Colored geometric primitive data -
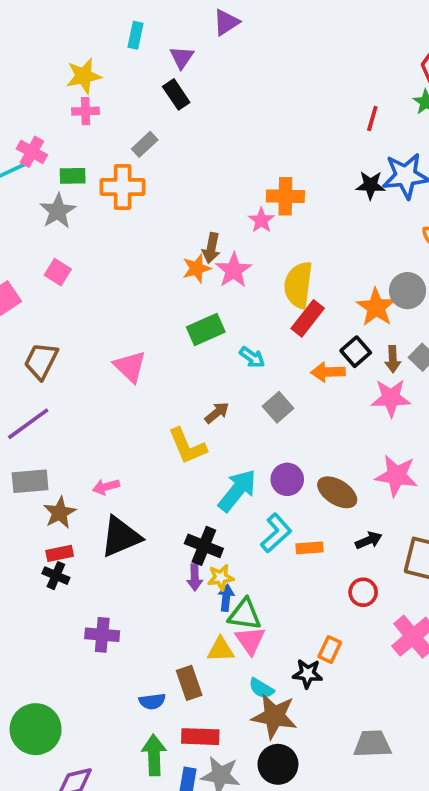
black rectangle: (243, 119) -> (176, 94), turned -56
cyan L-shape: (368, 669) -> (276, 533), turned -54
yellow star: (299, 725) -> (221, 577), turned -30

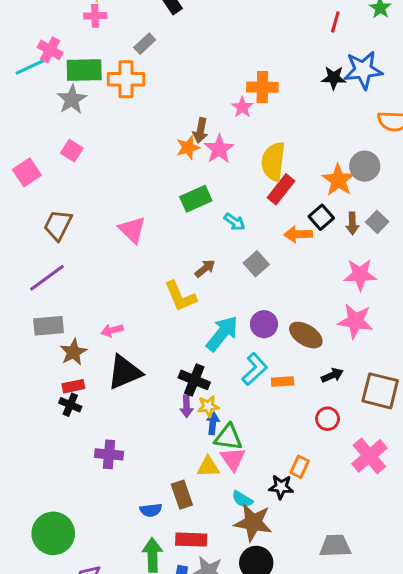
green rectangle: (73, 176) -> (84, 70), size x1.6
pink star: (391, 398) -> (360, 275), moved

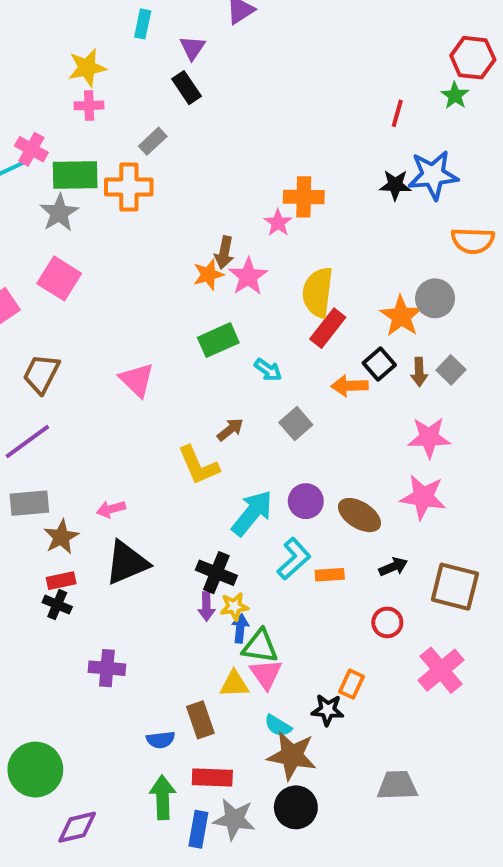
pink square: (72, 151) -> (59, 278), size x1.5

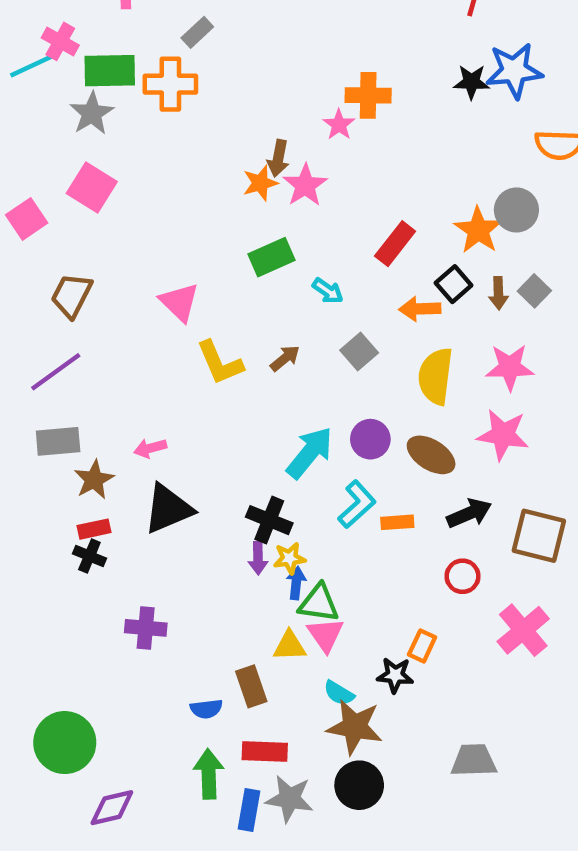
yellow semicircle: (318, 292) -> (436, 376), moved
yellow L-shape: (198, 465) -> (220, 363), moved
black arrow: (393, 567) -> (469, 513), size x1.4

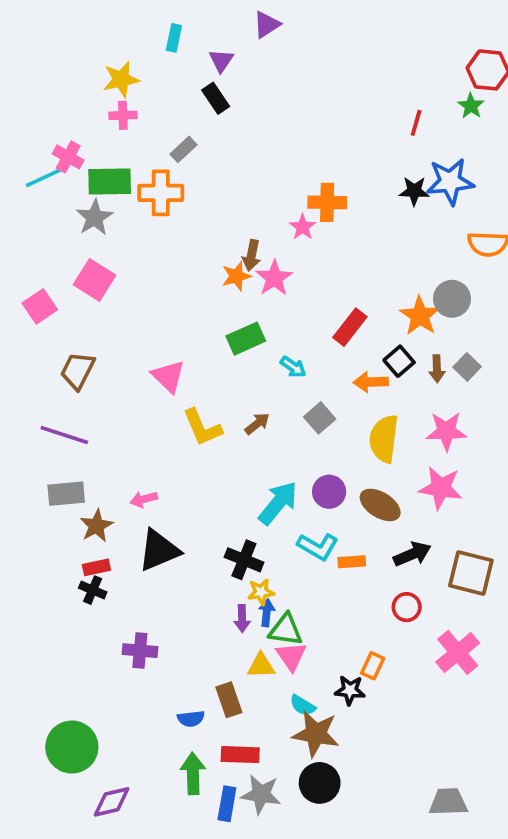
purple line: (56, 372) -> (64, 435), turned 54
cyan L-shape: (357, 504) -> (318, 547), turned 72
purple arrow: (258, 558) -> (242, 618), moved
gray trapezoid: (474, 760) -> (448, 802), moved

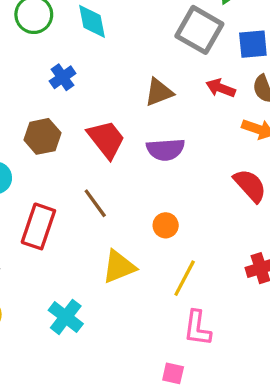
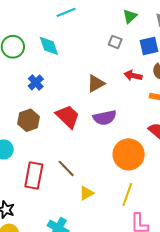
gray square: (199, 30) -> (115, 42), size x0.5
brown line: (95, 203) -> (66, 168), moved
orange circle: (166, 225) -> (129, 154), moved, size x2.0
yellow triangle: (119, 267) -> (86, 193), size x0.7

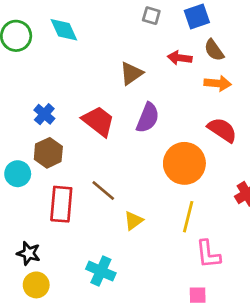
blue cross: (36, 82) -> (44, 114), moved
purple semicircle: (105, 118) -> (148, 118), turned -50
brown hexagon: (29, 120) -> (48, 153), moved

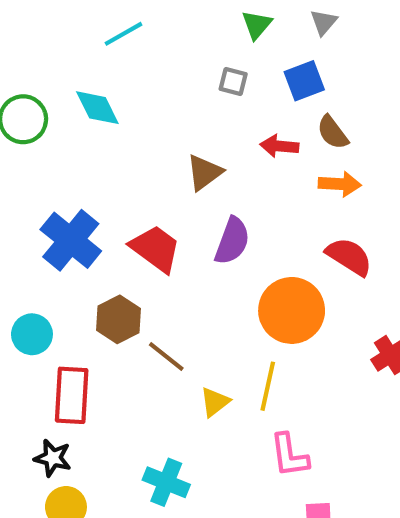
blue cross: (44, 114) -> (71, 240), size x1.8
brown hexagon: (48, 153) -> (119, 319), moved
red rectangle: (61, 204) -> (72, 395), moved
yellow line: (188, 217) -> (268, 386), moved
pink L-shape: (208, 254) -> (289, 455), moved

Exercise objective -
Find the count of lines in the data above where the word "shape" occurs, and write down only that count.

Response for this exercise -
4